In which lines of the data does the string "cyan" appear? Copy every one.

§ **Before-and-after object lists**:
-.-.-
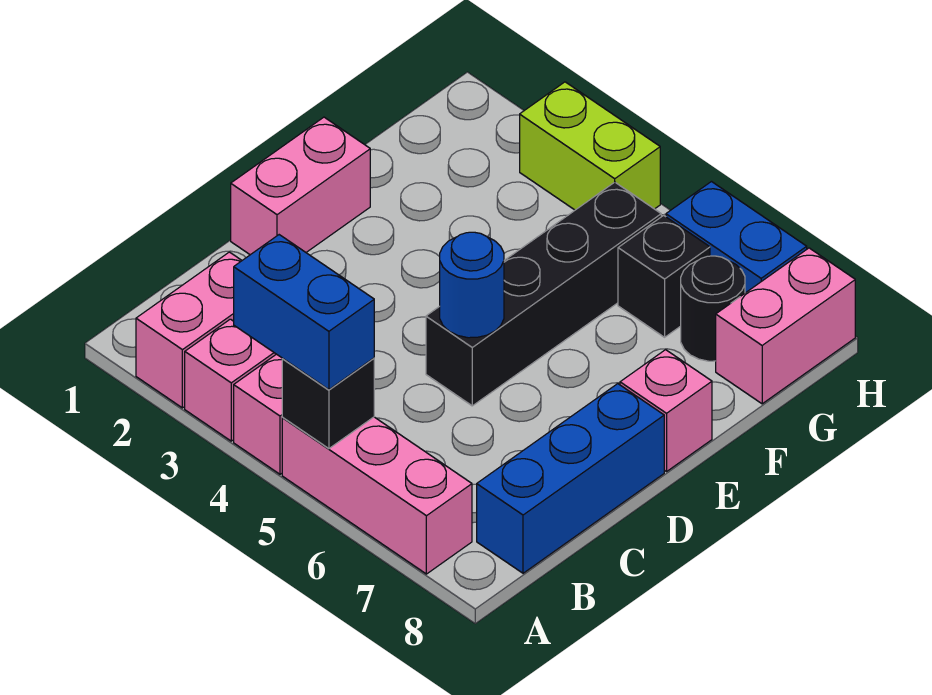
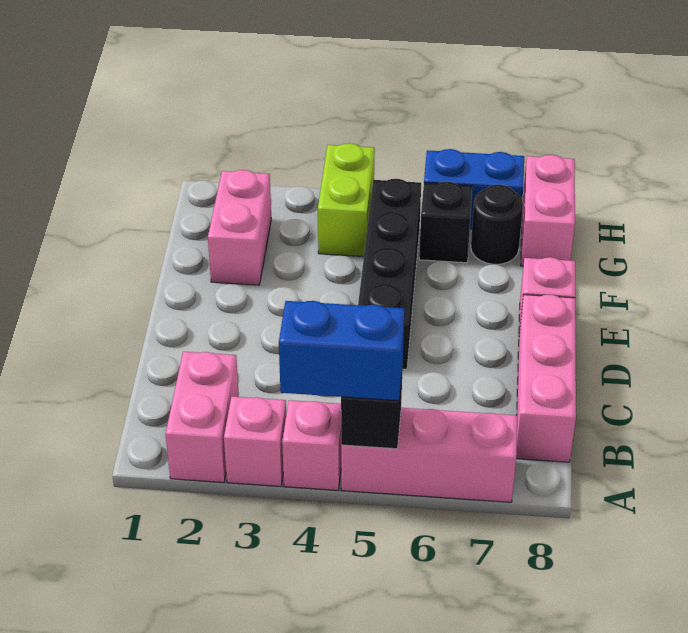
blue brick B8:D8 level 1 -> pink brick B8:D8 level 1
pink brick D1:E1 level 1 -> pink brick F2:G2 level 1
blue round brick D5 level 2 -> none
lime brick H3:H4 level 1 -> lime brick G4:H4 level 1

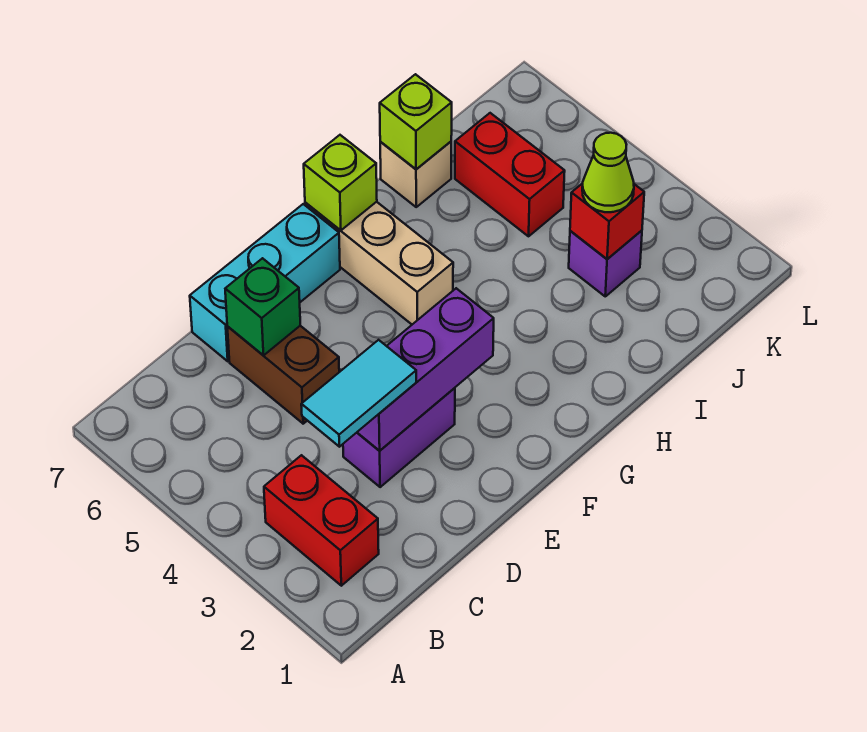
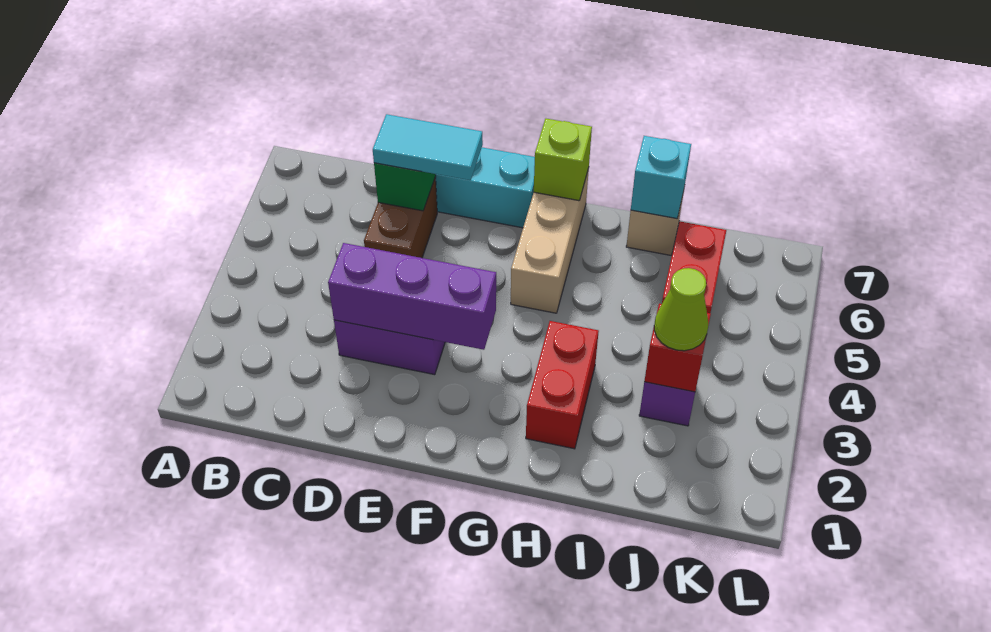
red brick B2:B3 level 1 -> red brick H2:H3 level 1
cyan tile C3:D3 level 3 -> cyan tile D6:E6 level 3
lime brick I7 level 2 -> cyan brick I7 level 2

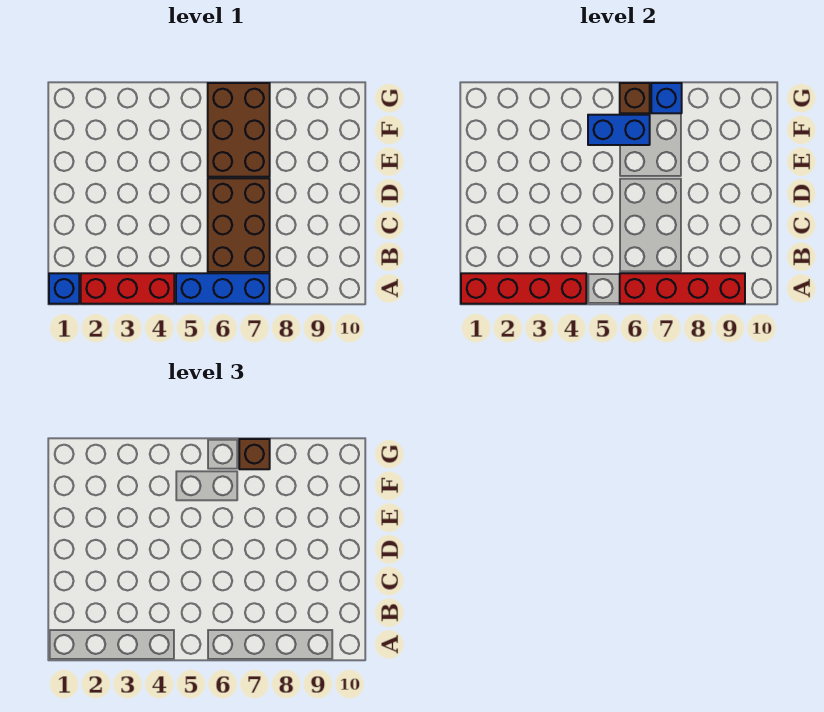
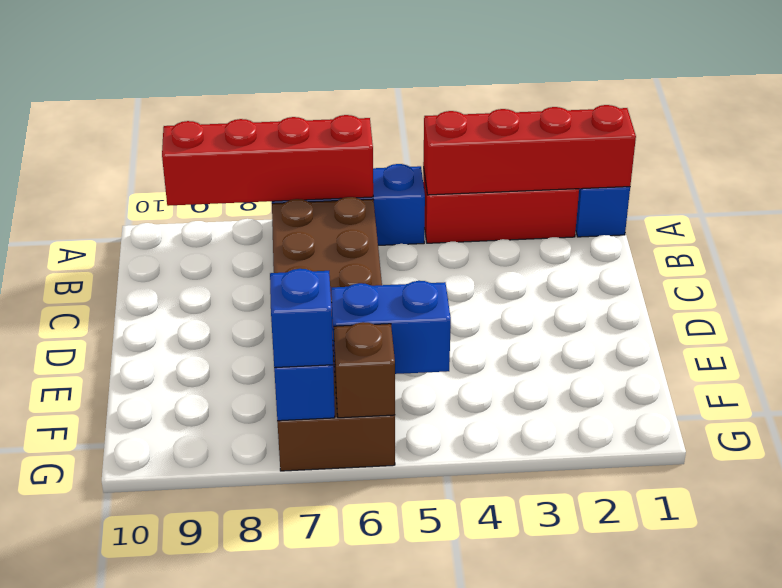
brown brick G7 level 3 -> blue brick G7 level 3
-.-.-
§ **Response box**:
cyan tile C3:D3 level 3 -> cyan tile D6:E6 level 3
lime brick I7 level 2 -> cyan brick I7 level 2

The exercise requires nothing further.